Given information:
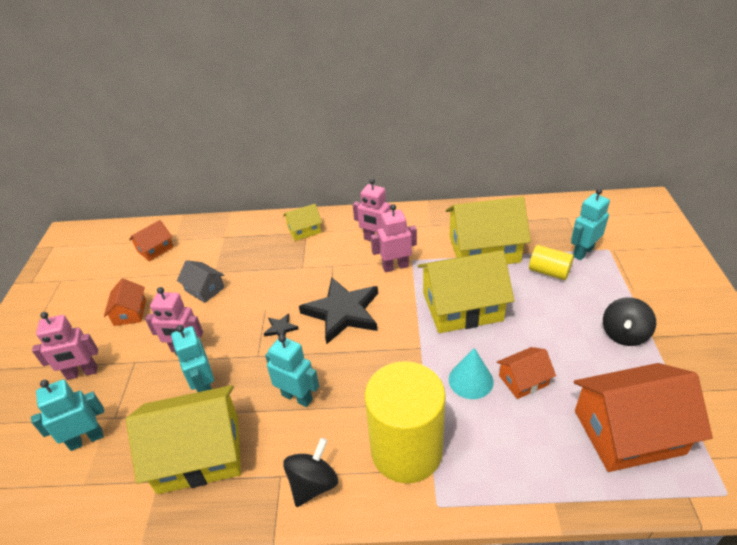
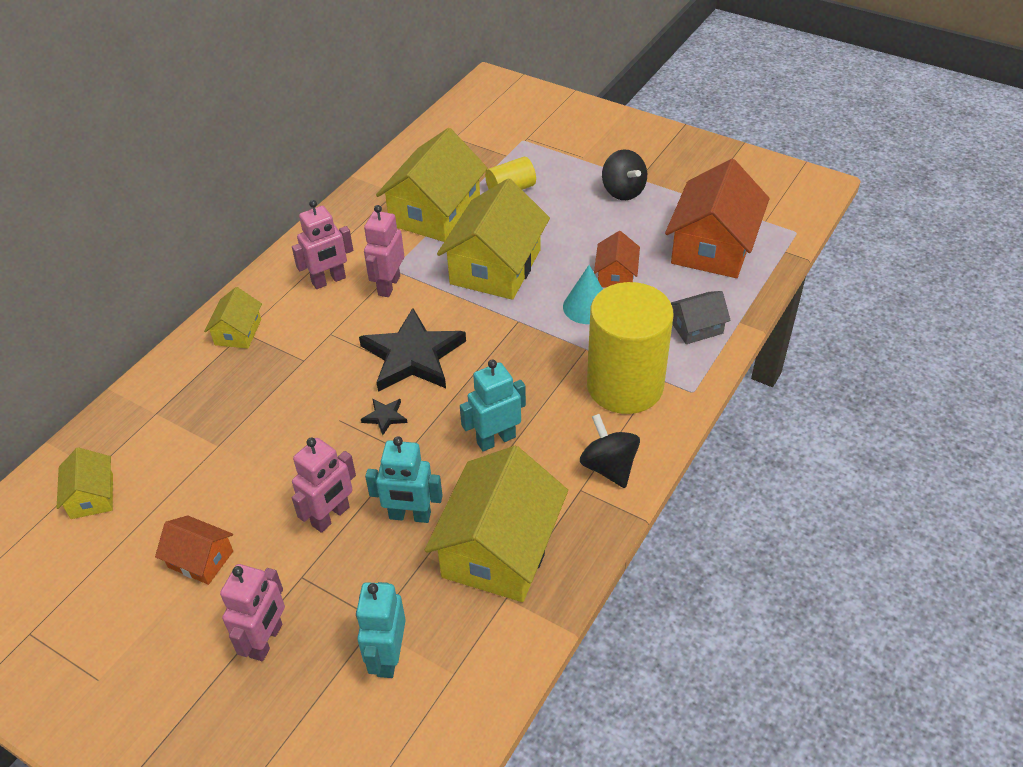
camera: 60 degrees left, 5 degrees up
orange house [129,220,173,261] -> yellow house [57,447,113,519]
grey house [177,260,225,303] -> grey house moved to [671,291,731,344]
turquoise robot [571,188,610,260] -> none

Directions for this task:
From the line containing "grey house [177,260,225,303]" to the last line above, repeat every line exactly and nothing else.

Completed exercise:
grey house [177,260,225,303] -> grey house moved to [671,291,731,344]
turquoise robot [571,188,610,260] -> none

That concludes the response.